*** Begin section ***

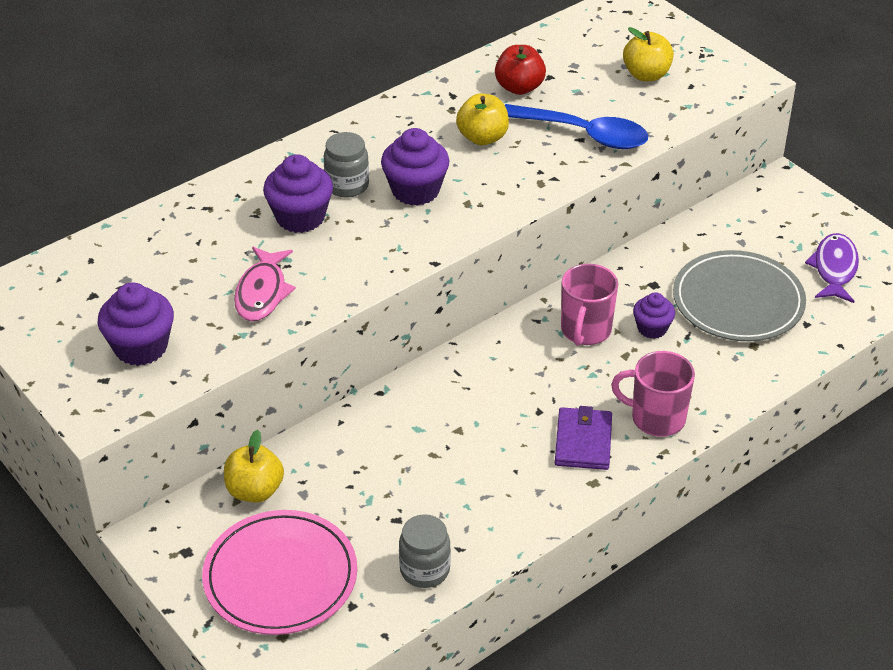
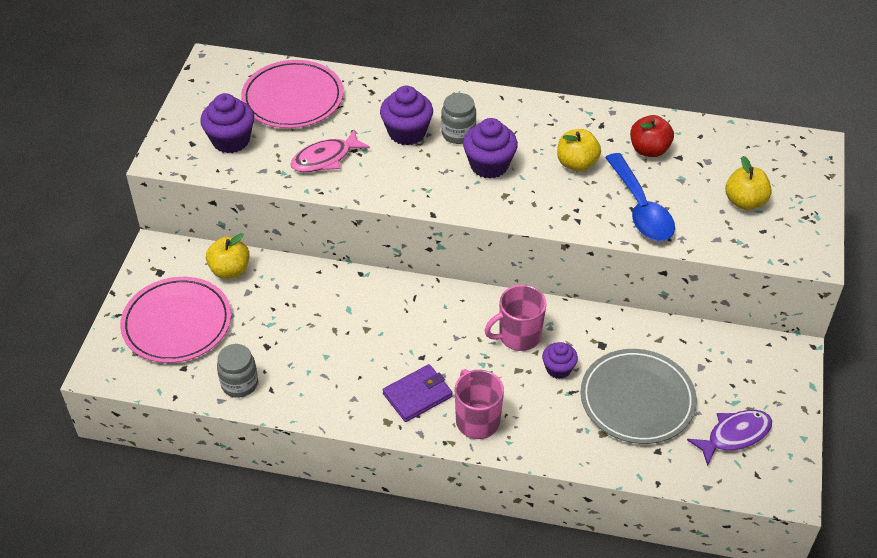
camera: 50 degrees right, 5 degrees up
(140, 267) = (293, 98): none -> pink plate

*** End section ***
*** Begin section ***

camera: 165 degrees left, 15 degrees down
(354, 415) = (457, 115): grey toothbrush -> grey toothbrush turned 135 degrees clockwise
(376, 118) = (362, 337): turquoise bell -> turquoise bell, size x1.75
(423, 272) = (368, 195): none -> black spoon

*** End section ***

→ **TO DO**
Restate word for word the lines in the material above from the one with "camera: 50 degrees right, 5 degrees up" to the one with "(140, 267) = (293, 98): none -> pink plate"; both of those lines count, and nothing else does.

→ **RESULT**
camera: 50 degrees right, 5 degrees up
(140, 267) = (293, 98): none -> pink plate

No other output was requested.